__THE REQUEST__. Reproduce every line of the records below word for word, leaving the pictures out of your answer.

[Saved data entries]
---+---

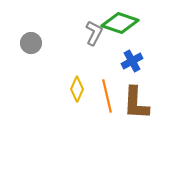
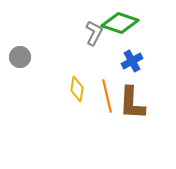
gray circle: moved 11 px left, 14 px down
yellow diamond: rotated 15 degrees counterclockwise
brown L-shape: moved 4 px left
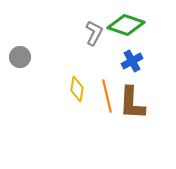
green diamond: moved 6 px right, 2 px down
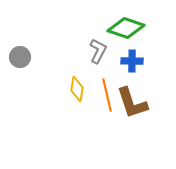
green diamond: moved 3 px down
gray L-shape: moved 4 px right, 18 px down
blue cross: rotated 30 degrees clockwise
orange line: moved 1 px up
brown L-shape: rotated 21 degrees counterclockwise
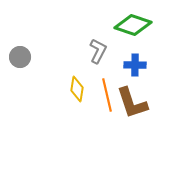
green diamond: moved 7 px right, 3 px up
blue cross: moved 3 px right, 4 px down
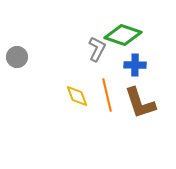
green diamond: moved 10 px left, 10 px down
gray L-shape: moved 1 px left, 2 px up
gray circle: moved 3 px left
yellow diamond: moved 7 px down; rotated 30 degrees counterclockwise
brown L-shape: moved 8 px right
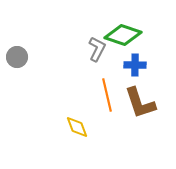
yellow diamond: moved 31 px down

---+---

__SOLUTION TO THIS PROBLEM__.
gray circle: moved 11 px left, 14 px down
yellow diamond: rotated 15 degrees counterclockwise
brown L-shape: moved 4 px left
green diamond: moved 6 px right, 2 px down
green diamond: moved 3 px down
gray L-shape: moved 4 px right, 18 px down
blue cross: rotated 30 degrees clockwise
orange line: moved 1 px up
brown L-shape: rotated 21 degrees counterclockwise
green diamond: moved 7 px right, 3 px up
blue cross: moved 3 px right, 4 px down
green diamond: moved 10 px left, 10 px down
gray L-shape: moved 1 px left, 2 px up
gray circle: moved 3 px left
yellow diamond: moved 7 px down; rotated 30 degrees counterclockwise
brown L-shape: moved 8 px right
yellow diamond: moved 31 px down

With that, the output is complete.